- Work item:
Going from the line that contains "Analyze this satellite" down to the last line in the listing below, reproduce every line exactly and include no others.
####################
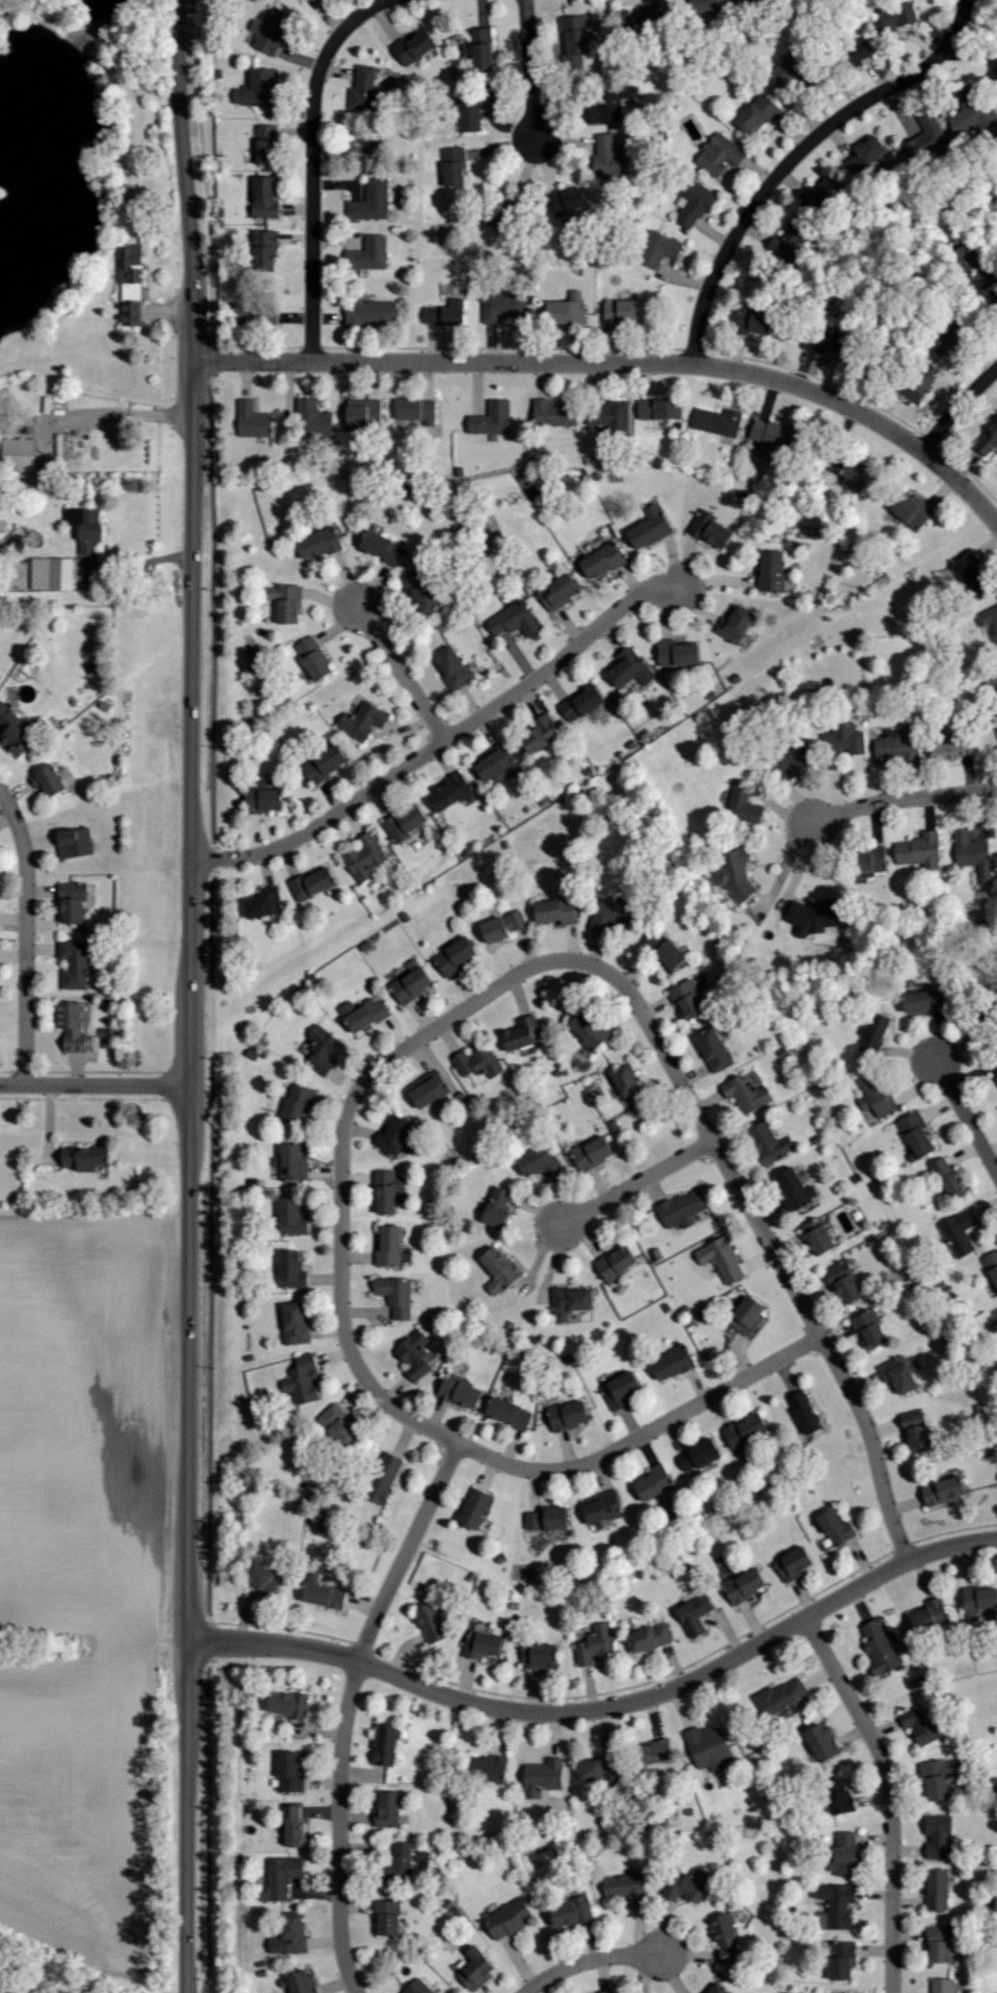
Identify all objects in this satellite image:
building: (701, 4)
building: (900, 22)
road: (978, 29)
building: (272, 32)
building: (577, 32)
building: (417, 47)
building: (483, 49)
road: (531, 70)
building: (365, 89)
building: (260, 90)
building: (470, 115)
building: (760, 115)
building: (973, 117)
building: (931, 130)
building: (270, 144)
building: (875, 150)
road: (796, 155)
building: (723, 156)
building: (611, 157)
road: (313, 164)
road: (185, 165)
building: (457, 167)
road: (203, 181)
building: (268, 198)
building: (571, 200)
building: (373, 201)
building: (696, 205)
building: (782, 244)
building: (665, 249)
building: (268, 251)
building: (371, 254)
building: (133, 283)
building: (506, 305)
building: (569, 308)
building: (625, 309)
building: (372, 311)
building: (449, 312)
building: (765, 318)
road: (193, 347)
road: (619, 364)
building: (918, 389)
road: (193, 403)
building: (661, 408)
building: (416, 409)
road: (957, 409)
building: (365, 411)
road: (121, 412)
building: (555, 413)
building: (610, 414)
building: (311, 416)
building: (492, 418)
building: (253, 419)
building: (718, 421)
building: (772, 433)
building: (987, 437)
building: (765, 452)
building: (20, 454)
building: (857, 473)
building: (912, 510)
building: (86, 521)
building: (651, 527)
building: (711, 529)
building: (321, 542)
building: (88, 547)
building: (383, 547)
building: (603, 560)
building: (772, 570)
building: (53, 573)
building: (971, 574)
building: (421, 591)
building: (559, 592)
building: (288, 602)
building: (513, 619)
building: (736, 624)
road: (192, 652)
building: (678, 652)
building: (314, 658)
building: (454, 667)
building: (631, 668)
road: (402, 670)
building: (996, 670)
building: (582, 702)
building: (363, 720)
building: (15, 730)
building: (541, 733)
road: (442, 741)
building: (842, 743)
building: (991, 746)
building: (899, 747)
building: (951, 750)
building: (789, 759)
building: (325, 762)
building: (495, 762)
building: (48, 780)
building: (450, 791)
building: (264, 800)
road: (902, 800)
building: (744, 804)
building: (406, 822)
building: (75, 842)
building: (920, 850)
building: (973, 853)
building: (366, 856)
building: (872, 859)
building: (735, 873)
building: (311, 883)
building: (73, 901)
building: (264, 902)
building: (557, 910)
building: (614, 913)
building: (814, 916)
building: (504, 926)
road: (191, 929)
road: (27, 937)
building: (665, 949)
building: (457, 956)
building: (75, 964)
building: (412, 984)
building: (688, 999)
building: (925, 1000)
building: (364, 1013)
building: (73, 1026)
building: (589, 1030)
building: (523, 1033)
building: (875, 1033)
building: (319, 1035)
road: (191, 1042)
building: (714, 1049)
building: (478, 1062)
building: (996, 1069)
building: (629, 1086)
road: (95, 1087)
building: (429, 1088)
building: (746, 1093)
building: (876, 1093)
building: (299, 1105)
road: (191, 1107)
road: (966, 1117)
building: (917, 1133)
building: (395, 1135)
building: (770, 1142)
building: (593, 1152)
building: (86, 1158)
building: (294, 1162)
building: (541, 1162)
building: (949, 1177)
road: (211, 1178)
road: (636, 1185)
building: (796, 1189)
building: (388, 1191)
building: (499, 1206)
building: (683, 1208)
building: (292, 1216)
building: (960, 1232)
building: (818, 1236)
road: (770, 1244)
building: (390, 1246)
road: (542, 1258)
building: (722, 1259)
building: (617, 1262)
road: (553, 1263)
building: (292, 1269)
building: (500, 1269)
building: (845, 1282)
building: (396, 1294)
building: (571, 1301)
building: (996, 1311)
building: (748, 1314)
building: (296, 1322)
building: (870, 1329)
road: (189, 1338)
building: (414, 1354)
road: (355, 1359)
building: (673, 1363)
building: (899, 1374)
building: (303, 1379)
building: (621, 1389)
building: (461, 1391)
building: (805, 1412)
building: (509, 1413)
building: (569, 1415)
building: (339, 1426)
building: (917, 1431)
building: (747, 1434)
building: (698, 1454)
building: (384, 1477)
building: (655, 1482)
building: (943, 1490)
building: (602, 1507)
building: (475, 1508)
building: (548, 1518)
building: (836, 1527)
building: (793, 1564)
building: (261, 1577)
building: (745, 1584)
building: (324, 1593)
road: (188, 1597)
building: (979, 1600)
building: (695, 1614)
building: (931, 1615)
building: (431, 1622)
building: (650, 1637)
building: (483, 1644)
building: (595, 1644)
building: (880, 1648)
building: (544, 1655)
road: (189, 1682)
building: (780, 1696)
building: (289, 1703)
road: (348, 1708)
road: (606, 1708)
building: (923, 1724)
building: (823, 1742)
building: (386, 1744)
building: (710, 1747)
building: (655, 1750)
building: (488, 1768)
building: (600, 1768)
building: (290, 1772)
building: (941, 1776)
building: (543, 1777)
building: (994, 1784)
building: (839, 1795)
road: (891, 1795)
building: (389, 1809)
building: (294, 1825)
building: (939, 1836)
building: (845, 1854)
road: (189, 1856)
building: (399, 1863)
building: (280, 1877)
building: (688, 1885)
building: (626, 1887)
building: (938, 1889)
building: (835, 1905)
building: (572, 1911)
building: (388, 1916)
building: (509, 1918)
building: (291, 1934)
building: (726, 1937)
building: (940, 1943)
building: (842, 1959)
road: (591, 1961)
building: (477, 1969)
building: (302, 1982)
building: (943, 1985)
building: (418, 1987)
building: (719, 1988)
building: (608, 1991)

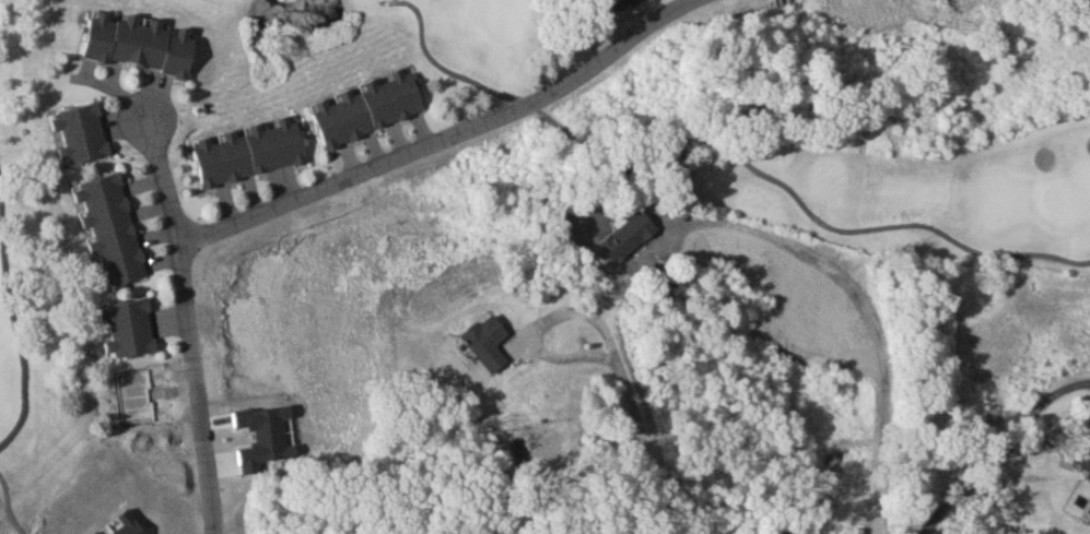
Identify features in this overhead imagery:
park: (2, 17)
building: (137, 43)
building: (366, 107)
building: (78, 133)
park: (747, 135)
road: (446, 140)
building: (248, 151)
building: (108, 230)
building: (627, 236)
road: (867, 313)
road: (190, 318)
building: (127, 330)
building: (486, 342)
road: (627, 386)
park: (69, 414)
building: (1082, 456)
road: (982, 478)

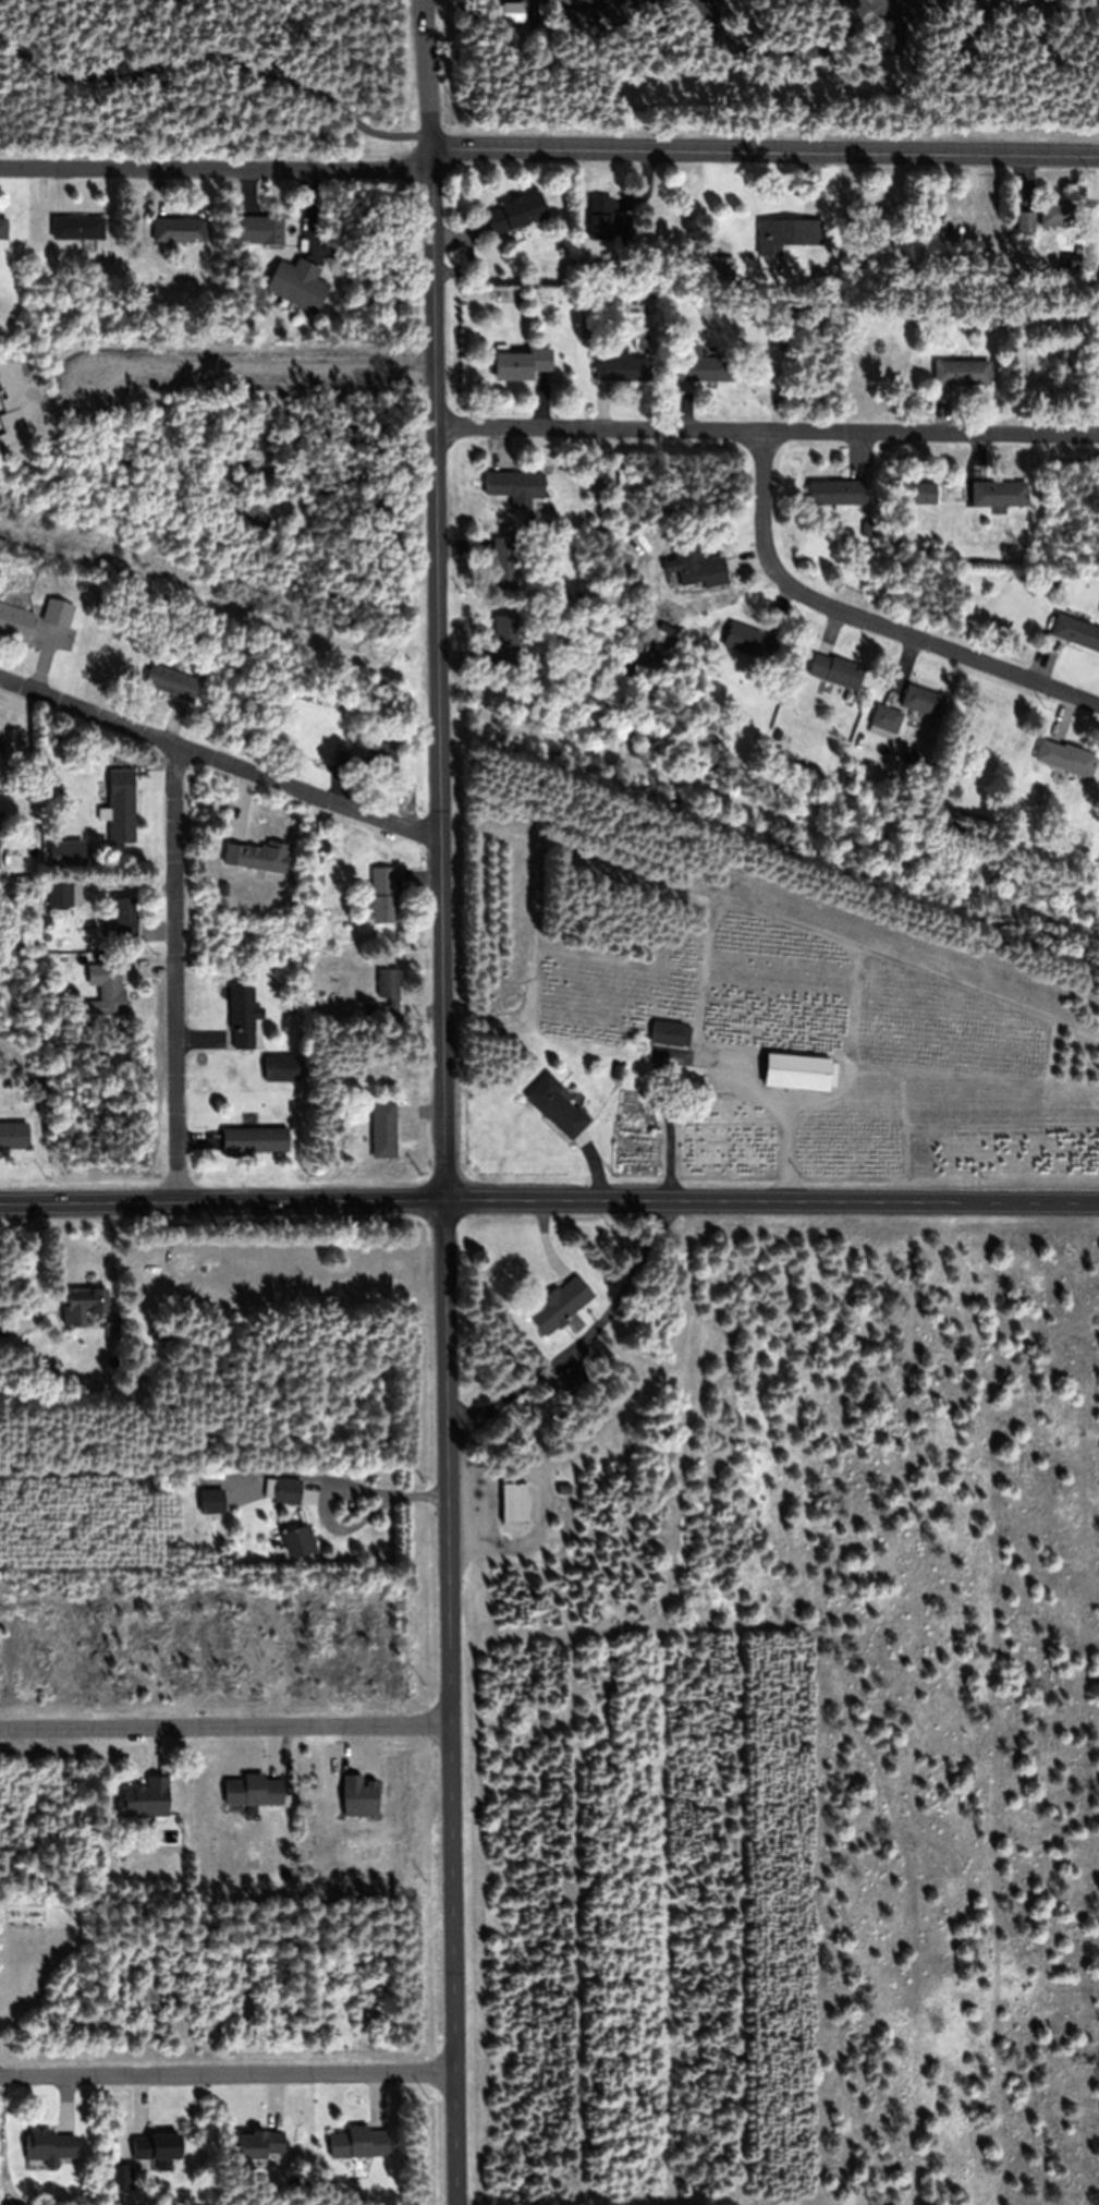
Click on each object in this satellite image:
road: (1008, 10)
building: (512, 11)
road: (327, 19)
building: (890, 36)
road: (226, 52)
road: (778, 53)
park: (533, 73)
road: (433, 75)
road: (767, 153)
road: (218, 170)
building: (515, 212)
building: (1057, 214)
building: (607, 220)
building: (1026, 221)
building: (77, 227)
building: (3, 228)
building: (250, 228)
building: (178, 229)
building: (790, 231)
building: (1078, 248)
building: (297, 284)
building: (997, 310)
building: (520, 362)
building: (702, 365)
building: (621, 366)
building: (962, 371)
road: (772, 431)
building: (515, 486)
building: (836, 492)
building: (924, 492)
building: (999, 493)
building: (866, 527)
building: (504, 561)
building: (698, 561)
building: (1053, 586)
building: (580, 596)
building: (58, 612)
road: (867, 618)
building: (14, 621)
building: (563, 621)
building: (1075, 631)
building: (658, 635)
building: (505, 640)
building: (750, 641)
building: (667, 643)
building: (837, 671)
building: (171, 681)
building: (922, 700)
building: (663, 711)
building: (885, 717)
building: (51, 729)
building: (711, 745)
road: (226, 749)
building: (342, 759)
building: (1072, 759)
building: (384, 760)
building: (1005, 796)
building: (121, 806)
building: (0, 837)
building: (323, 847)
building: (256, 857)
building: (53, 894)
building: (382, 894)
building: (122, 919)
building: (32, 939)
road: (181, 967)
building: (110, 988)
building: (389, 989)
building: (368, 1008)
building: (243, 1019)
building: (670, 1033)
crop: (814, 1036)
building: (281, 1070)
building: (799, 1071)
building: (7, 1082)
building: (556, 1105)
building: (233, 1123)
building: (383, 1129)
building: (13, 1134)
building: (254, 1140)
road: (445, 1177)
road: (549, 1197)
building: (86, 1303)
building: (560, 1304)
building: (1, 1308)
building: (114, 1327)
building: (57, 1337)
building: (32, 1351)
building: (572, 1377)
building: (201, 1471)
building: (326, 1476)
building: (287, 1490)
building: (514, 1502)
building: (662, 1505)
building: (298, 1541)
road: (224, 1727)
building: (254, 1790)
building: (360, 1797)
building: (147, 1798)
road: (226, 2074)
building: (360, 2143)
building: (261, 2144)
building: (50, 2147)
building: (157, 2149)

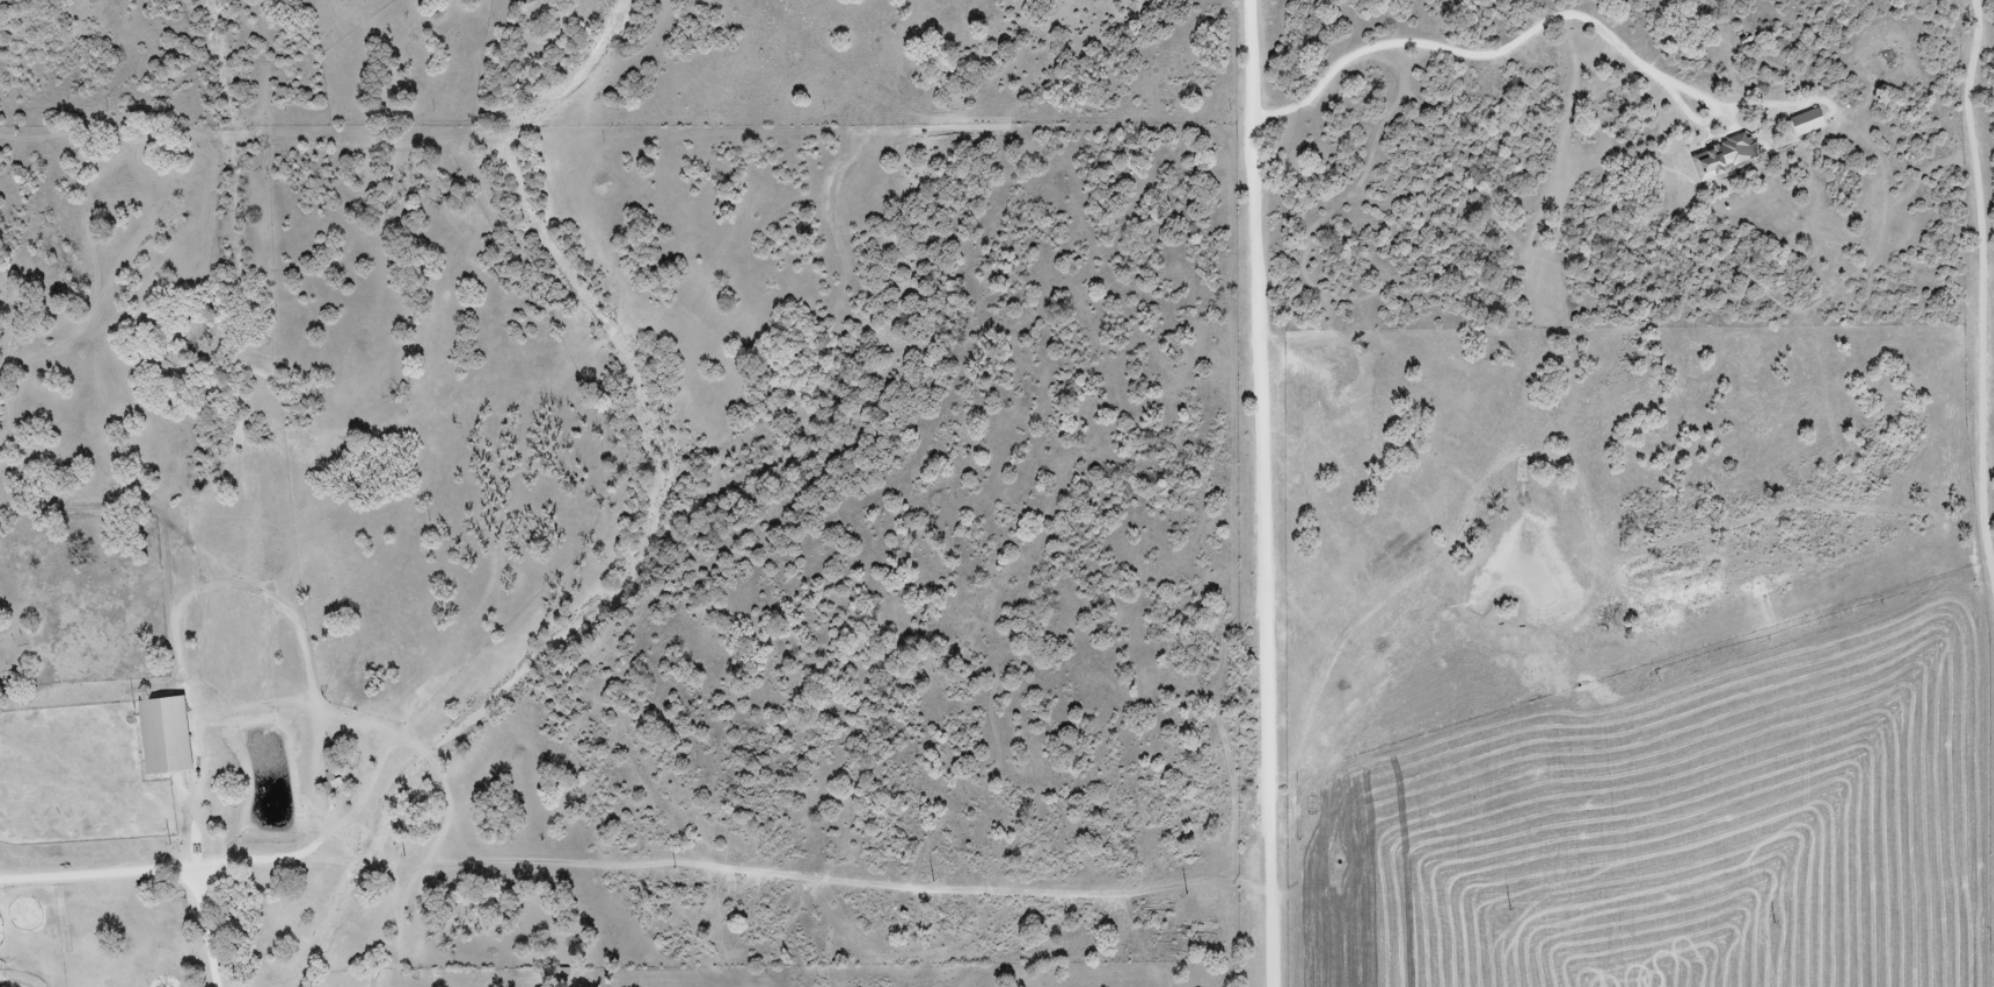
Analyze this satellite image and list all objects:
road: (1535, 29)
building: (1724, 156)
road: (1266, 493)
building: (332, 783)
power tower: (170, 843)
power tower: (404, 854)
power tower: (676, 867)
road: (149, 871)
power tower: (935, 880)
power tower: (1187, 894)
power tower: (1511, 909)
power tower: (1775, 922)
####################
- Answer to this problem:
Analyze this satellite image and list all objects:
road: (1535, 29)
building: (1724, 156)
road: (1266, 493)
building: (332, 783)
power tower: (170, 843)
power tower: (404, 854)
power tower: (676, 867)
road: (149, 871)
power tower: (935, 880)
power tower: (1187, 894)
power tower: (1511, 909)
power tower: (1775, 922)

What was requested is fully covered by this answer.